* What to do
Work through the listing below and give again exactly the lines from the one with "brown goblet: 2 -> 1" to the one with "yellow robot: 5 -> 7", both ends included. All other lines and all pictures stay out.

* Material to process
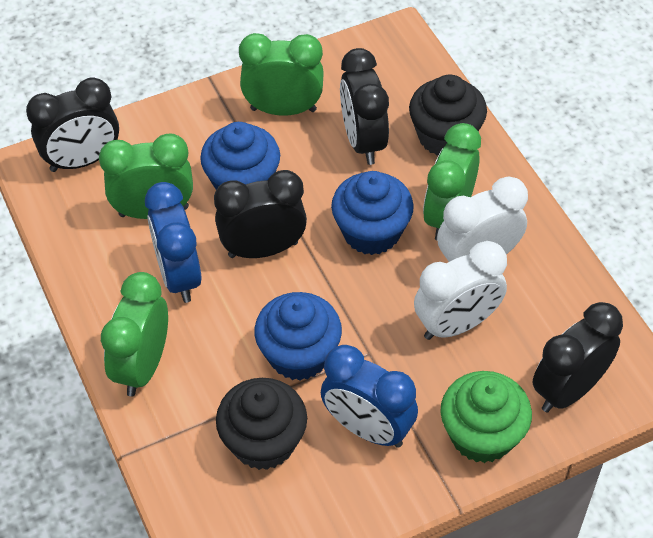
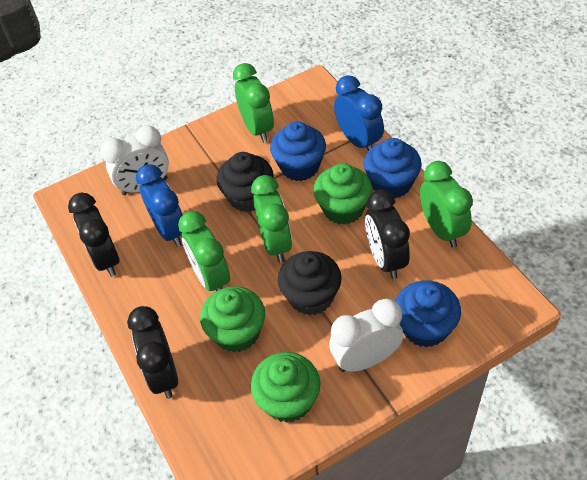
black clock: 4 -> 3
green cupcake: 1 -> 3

==

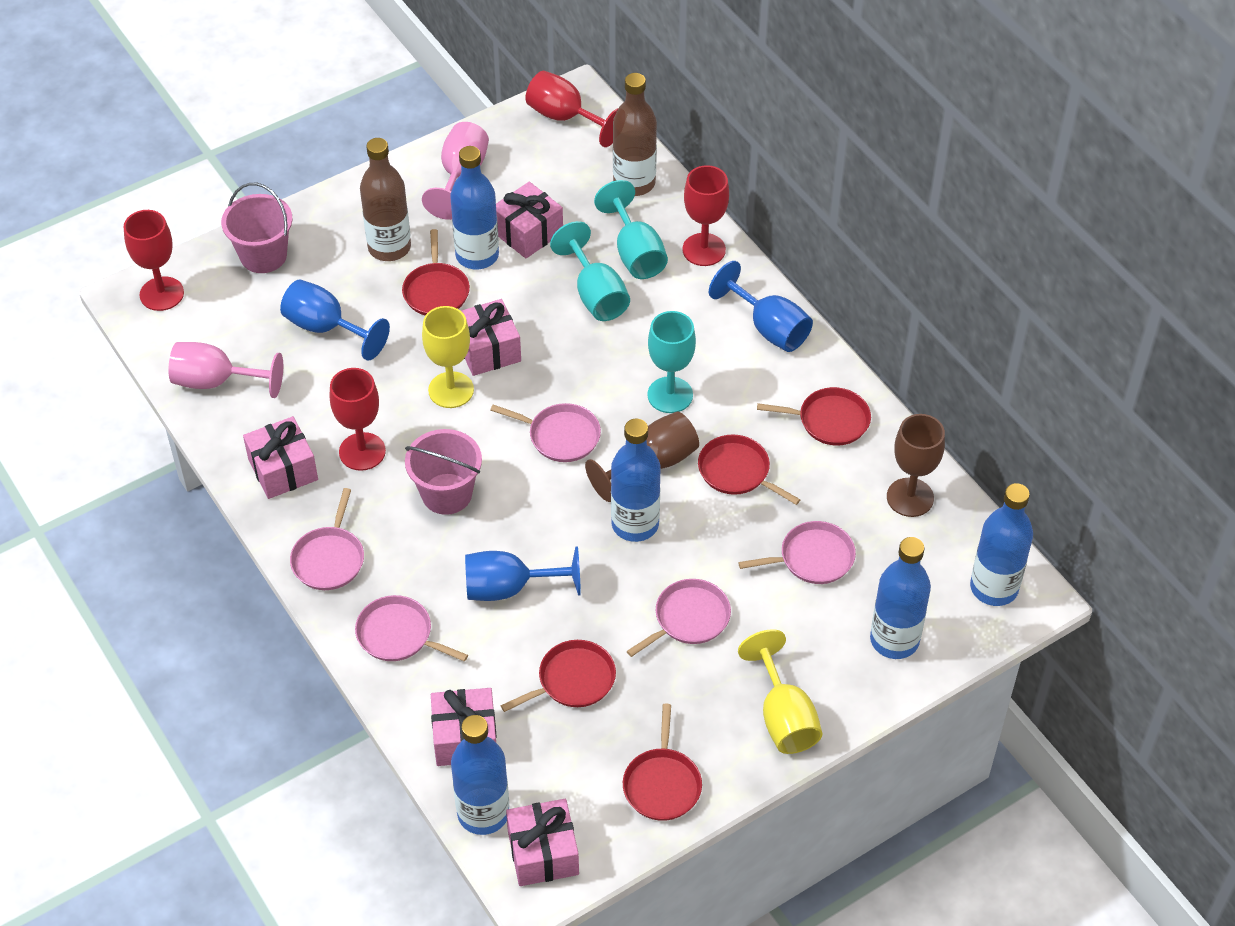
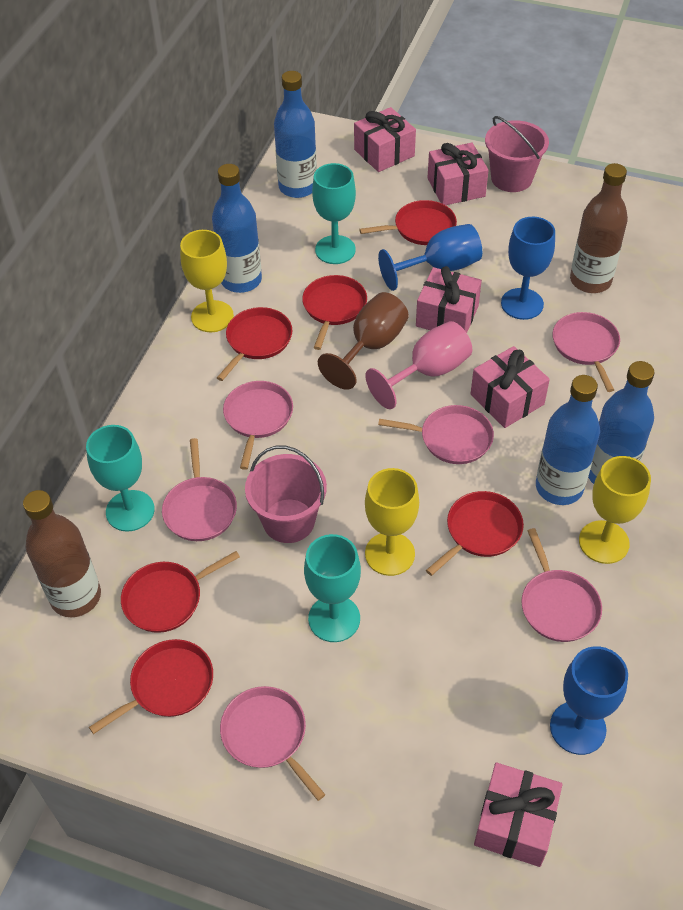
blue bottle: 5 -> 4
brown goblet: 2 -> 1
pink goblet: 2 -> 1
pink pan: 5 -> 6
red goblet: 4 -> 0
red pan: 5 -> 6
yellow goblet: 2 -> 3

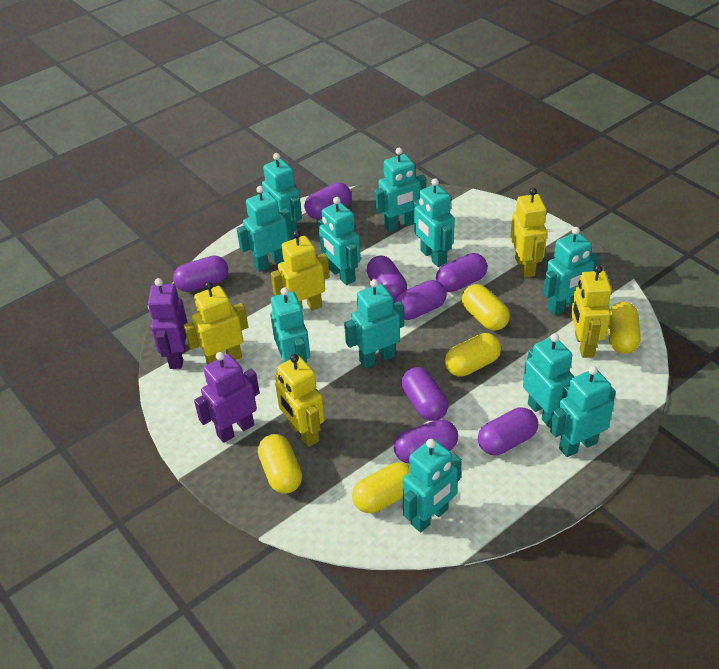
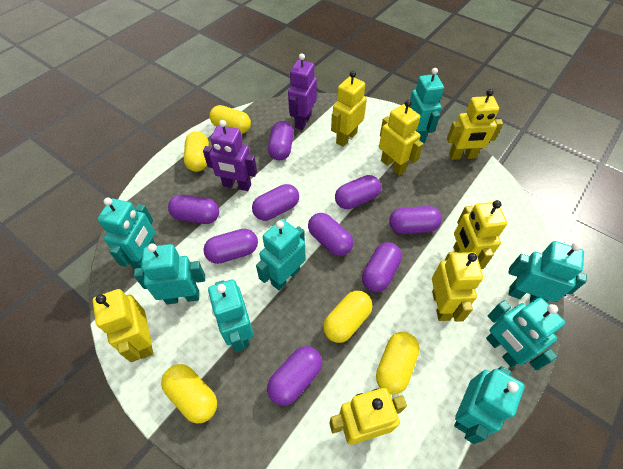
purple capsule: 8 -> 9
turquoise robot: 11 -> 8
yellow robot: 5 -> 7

* Task output
brown goblet: 2 -> 1
pink goblet: 2 -> 1
pink pan: 5 -> 6
red goblet: 4 -> 0
red pan: 5 -> 6
yellow goblet: 2 -> 3

purple capsule: 8 -> 9
turquoise robot: 11 -> 8
yellow robot: 5 -> 7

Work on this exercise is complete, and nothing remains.